* [STUDY MATERIAL]
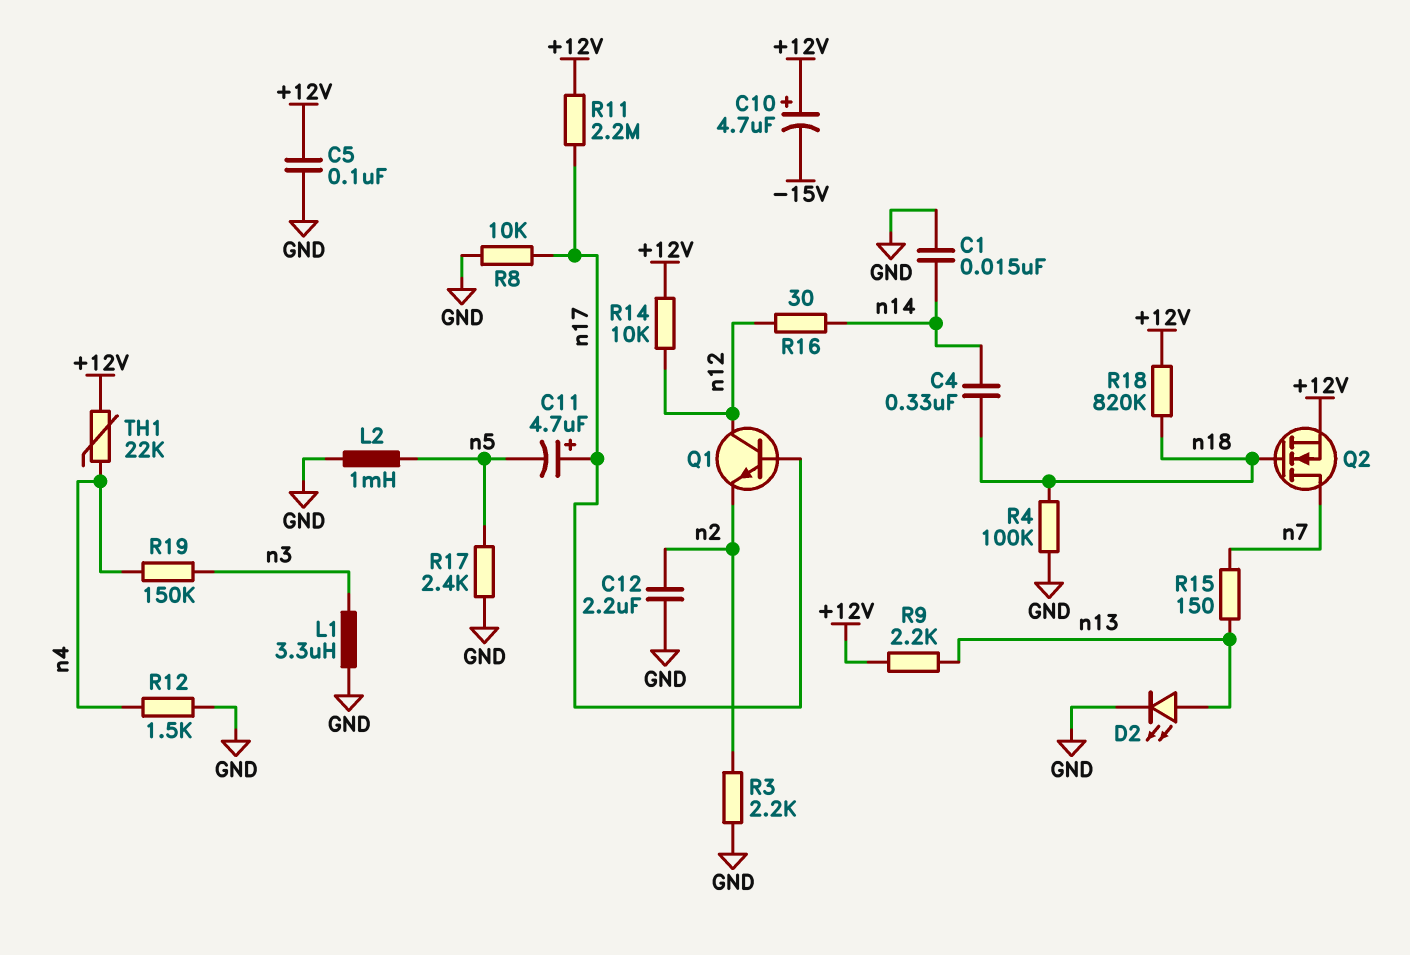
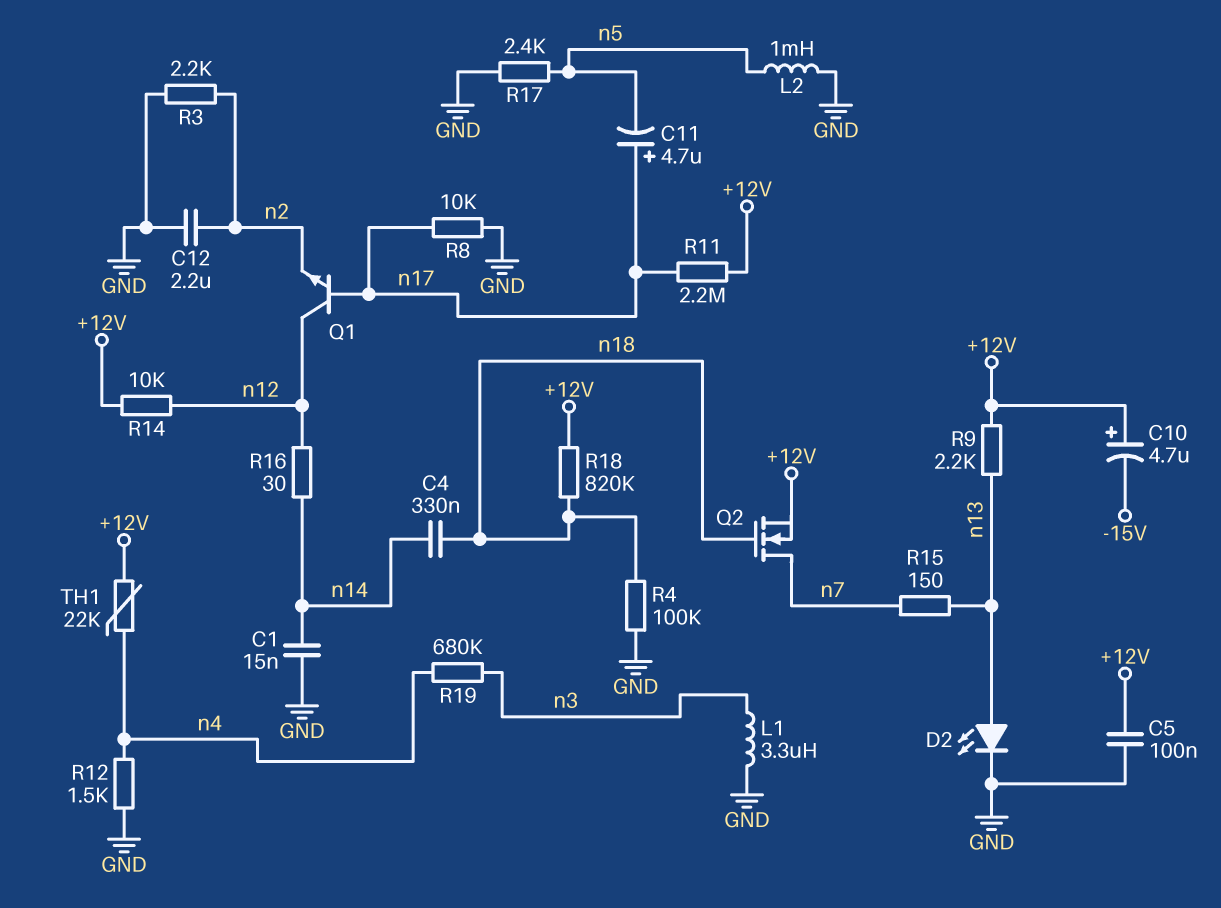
R19: 150k (n3, n4) -> 680k (n3, n4)

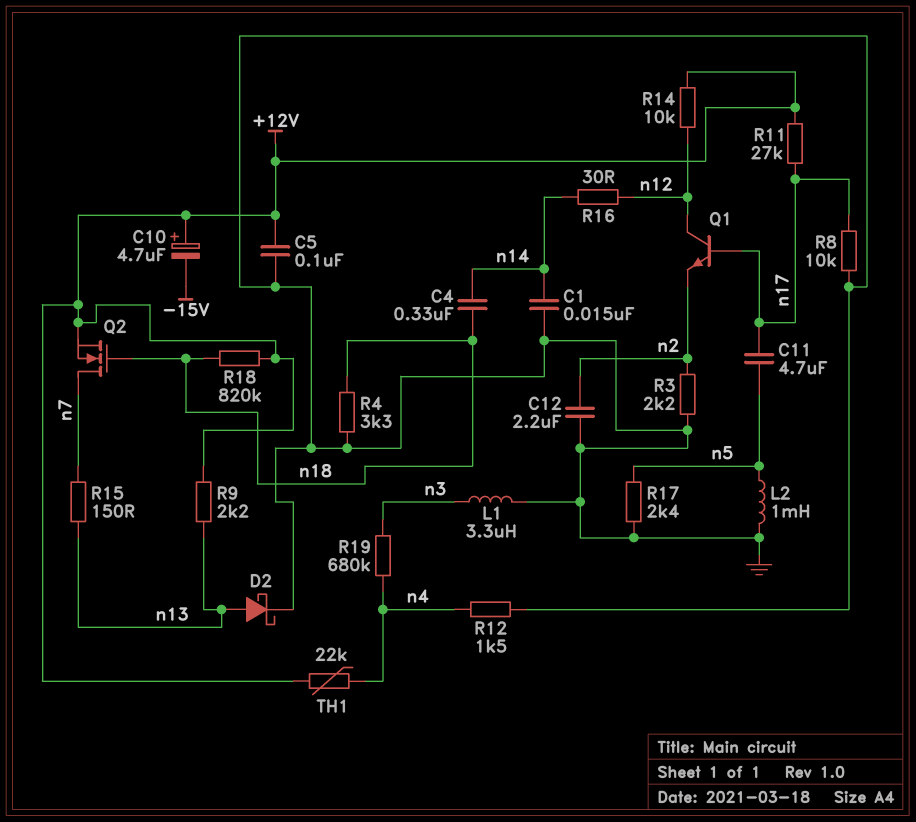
C11: 4.7uF (plus n17, minus n5) -> 4.7uF (n5, n17)
D2: LED (A n13, K GND) -> schottky (A n13, K GND)
R4: 100k (GND, n18) -> 3.3k (GND, n18)
R11: 2.2M (+12V, n17) -> 27k (+12V, n17)

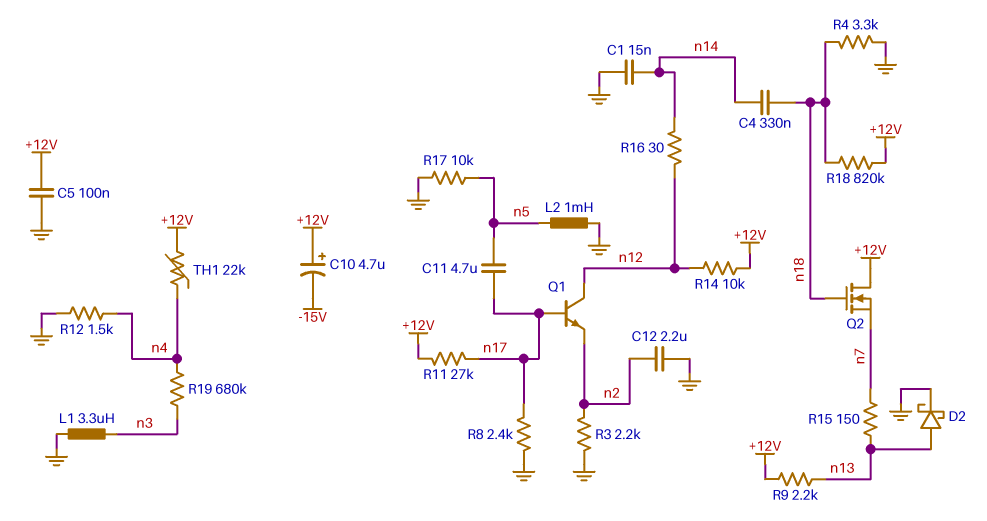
Q2: NMOS (G n18, D n7, S +12V) -> NMOS (G n18, D +12V, S n7)
R8: 10k (GND, n17) -> 2.4k (GND, n17)
R17: 2.4k (GND, n5) -> 10k (GND, n5)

* [DIRECTIONS] Starting at the line that contains "R4: 100k (GND, n18) -> 3.3k (GND, n18)", output every line through the end of the data, both ends included, and nothing else; pictures stay out.

* [ANSWER FOR THE TASK]
R4: 100k (GND, n18) -> 3.3k (GND, n18)
R11: 2.2M (+12V, n17) -> 27k (+12V, n17)

Q2: NMOS (G n18, D n7, S +12V) -> NMOS (G n18, D +12V, S n7)
R8: 10k (GND, n17) -> 2.4k (GND, n17)
R17: 2.4k (GND, n5) -> 10k (GND, n5)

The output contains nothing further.